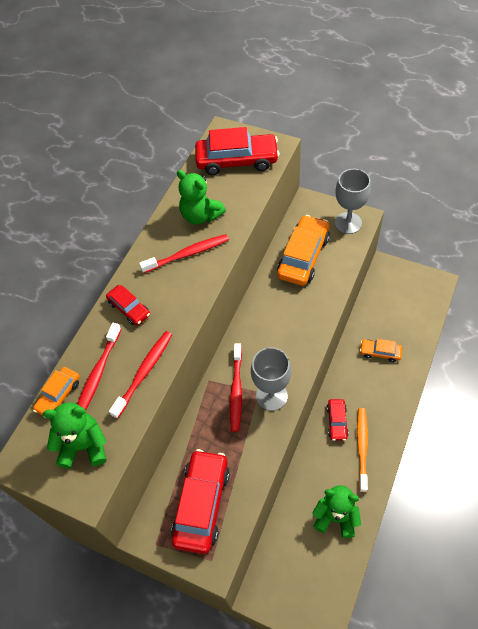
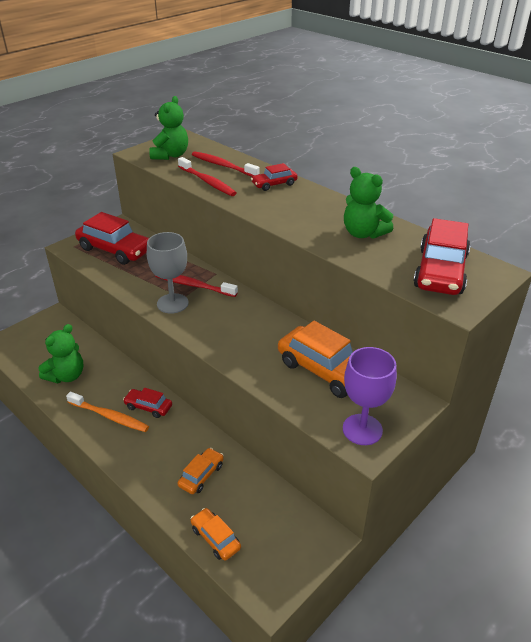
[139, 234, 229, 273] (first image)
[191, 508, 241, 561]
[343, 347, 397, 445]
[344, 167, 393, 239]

--

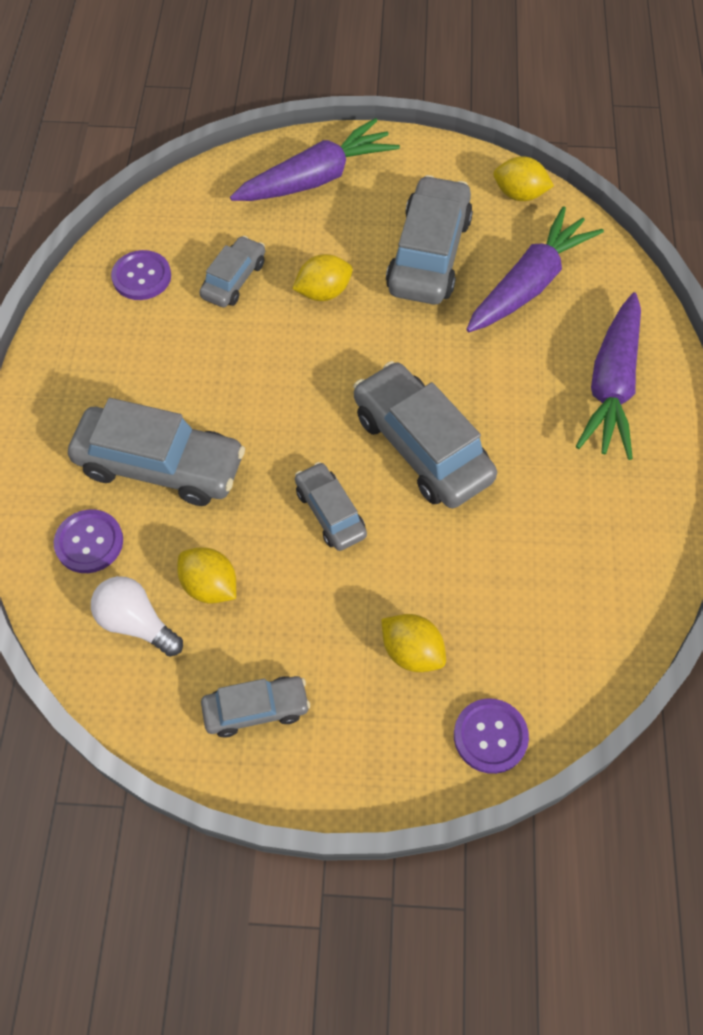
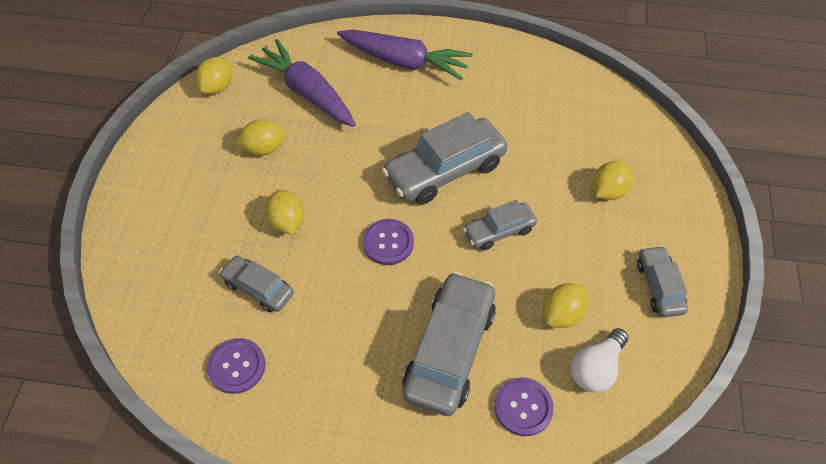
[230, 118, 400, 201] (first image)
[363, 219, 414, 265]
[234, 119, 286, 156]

==

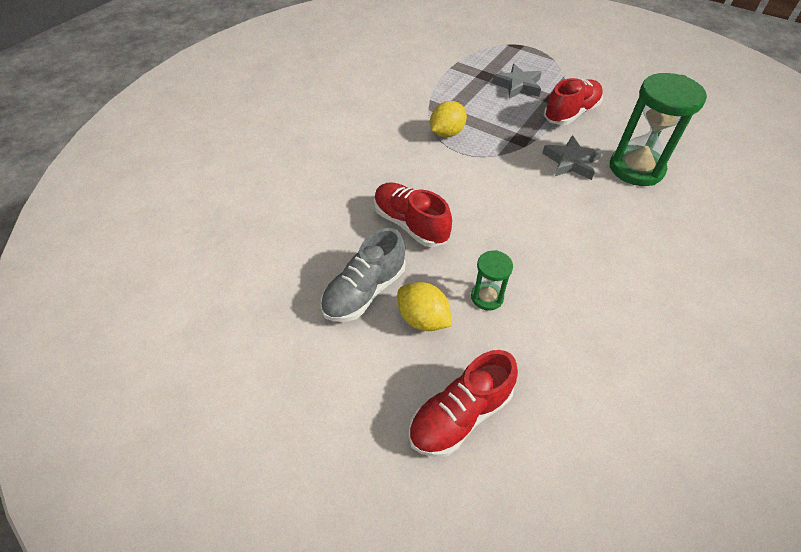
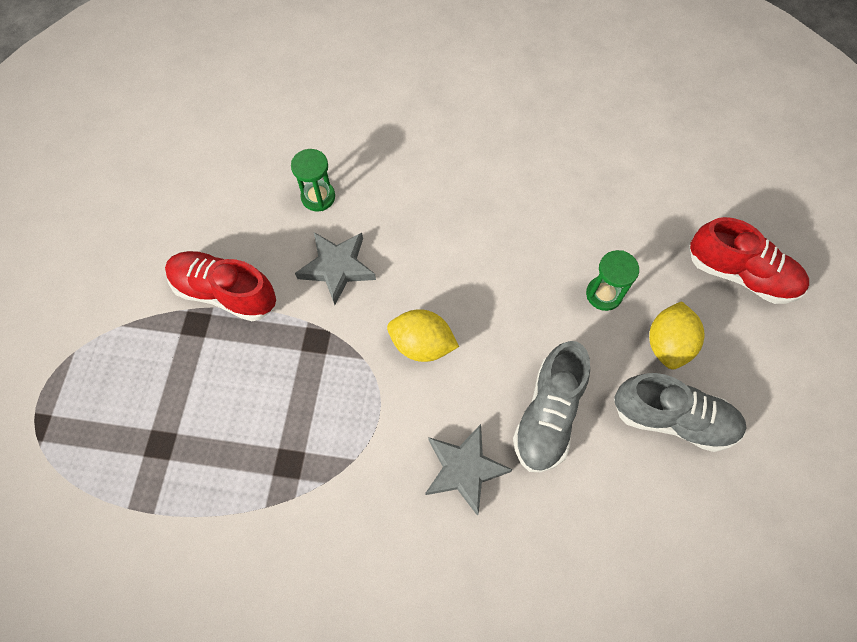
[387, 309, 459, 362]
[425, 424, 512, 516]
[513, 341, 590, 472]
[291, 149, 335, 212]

§ TASK GOAL
From the line containing "[230, 118, 400, 201] (first image)" down to the line containing "[234, 119, 286, 156]" in the material above, reproduce every line exactly, including the two end lines.

§ OUTPUT OF THE TASK
[230, 118, 400, 201] (first image)
[363, 219, 414, 265]
[234, 119, 286, 156]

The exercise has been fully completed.